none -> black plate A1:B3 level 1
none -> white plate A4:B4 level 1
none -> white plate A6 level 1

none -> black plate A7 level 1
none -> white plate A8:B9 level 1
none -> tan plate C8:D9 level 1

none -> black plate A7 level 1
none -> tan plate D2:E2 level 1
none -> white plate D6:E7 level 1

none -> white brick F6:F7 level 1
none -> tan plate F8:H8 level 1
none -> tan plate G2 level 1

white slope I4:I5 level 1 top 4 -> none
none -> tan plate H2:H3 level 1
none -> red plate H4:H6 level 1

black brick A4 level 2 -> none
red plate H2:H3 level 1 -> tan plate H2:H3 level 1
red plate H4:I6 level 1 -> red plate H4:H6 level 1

> **ACTION ITEM**: Repeat the entries above verbatim.

> **ANSWER SECTION**:
none -> black plate A1:B3 level 1
none -> white plate A4:B4 level 1
none -> white plate A6 level 1

none -> black plate A7 level 1
none -> white plate A8:B9 level 1
none -> tan plate C8:D9 level 1

none -> black plate A7 level 1
none -> tan plate D2:E2 level 1
none -> white plate D6:E7 level 1

none -> white brick F6:F7 level 1
none -> tan plate F8:H8 level 1
none -> tan plate G2 level 1

white slope I4:I5 level 1 top 4 -> none
none -> tan plate H2:H3 level 1
none -> red plate H4:H6 level 1

black brick A4 level 2 -> none
red plate H2:H3 level 1 -> tan plate H2:H3 level 1
red plate H4:I6 level 1 -> red plate H4:H6 level 1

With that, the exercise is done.